* WHAT TO PRODUCE
Restate the listing word for word; omit the images.

┄┄┄┄┄┄┄┄┄┄

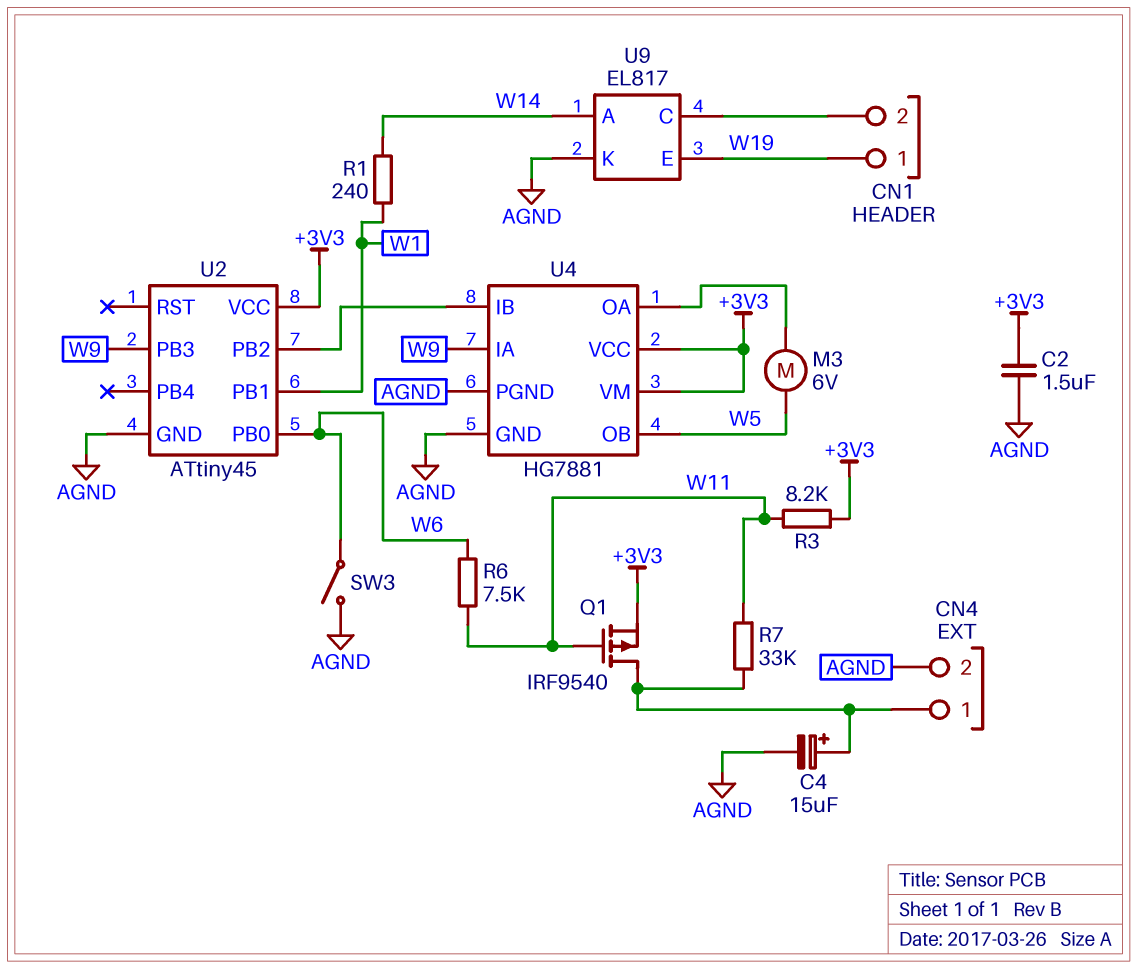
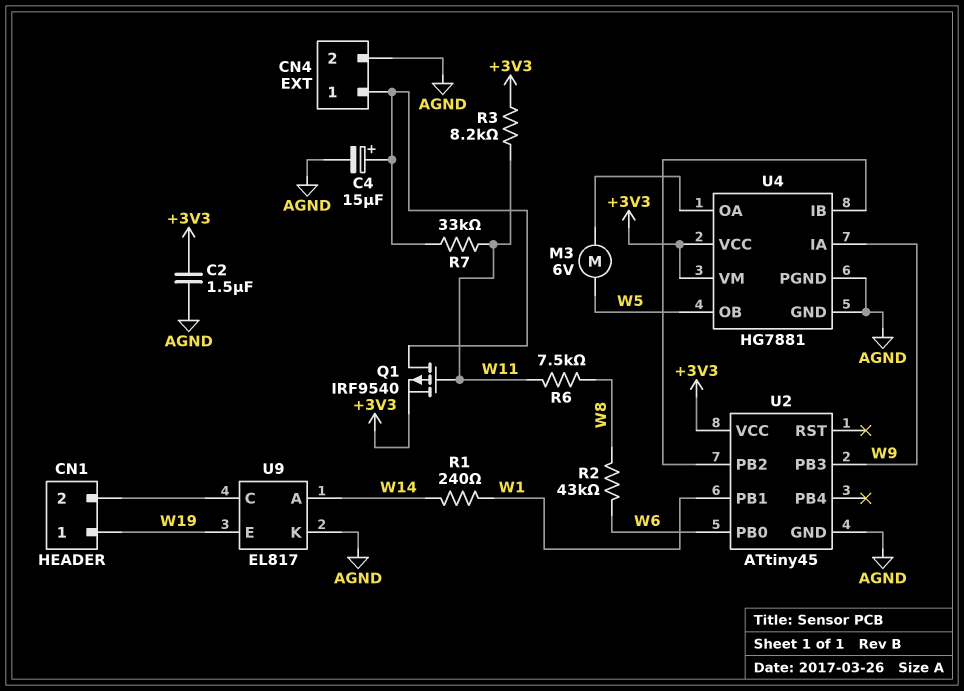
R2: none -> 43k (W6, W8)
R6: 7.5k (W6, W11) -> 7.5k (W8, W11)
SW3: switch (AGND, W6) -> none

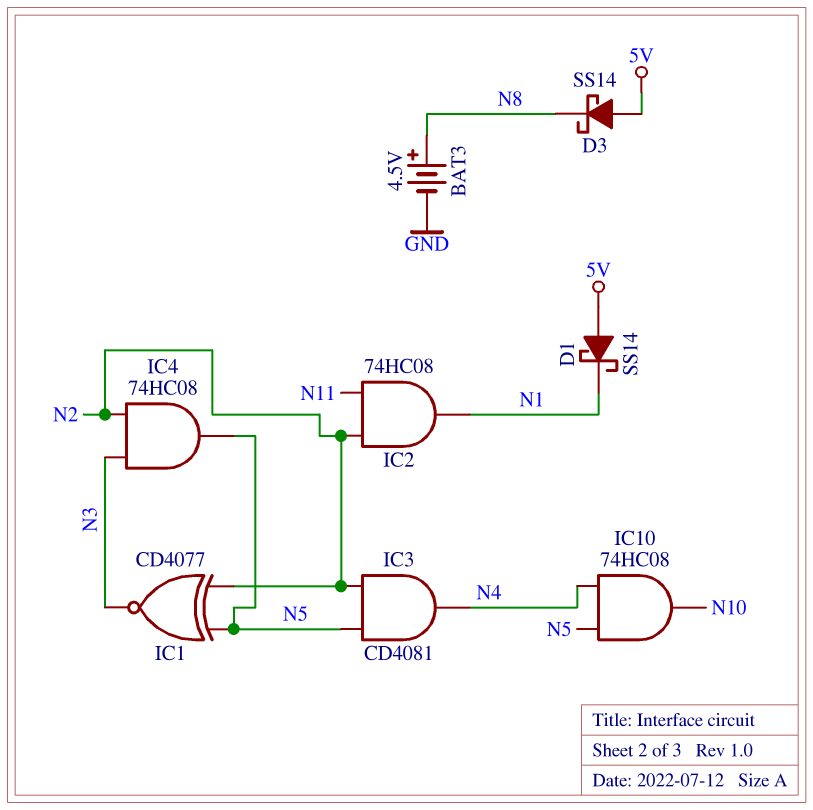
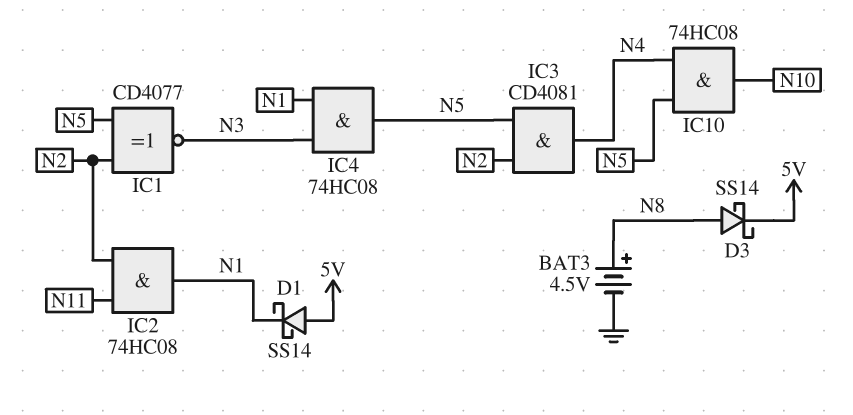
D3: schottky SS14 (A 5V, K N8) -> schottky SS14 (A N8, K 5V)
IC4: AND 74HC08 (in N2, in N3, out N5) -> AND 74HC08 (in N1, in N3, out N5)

┄┄┄┄┄┄┄┄┄┄

* COMPLETED TASK
R2: none -> 43k (W6, W8)
R6: 7.5k (W6, W11) -> 7.5k (W8, W11)
SW3: switch (AGND, W6) -> none

D3: schottky SS14 (A 5V, K N8) -> schottky SS14 (A N8, K 5V)
IC4: AND 74HC08 (in N2, in N3, out N5) -> AND 74HC08 (in N1, in N3, out N5)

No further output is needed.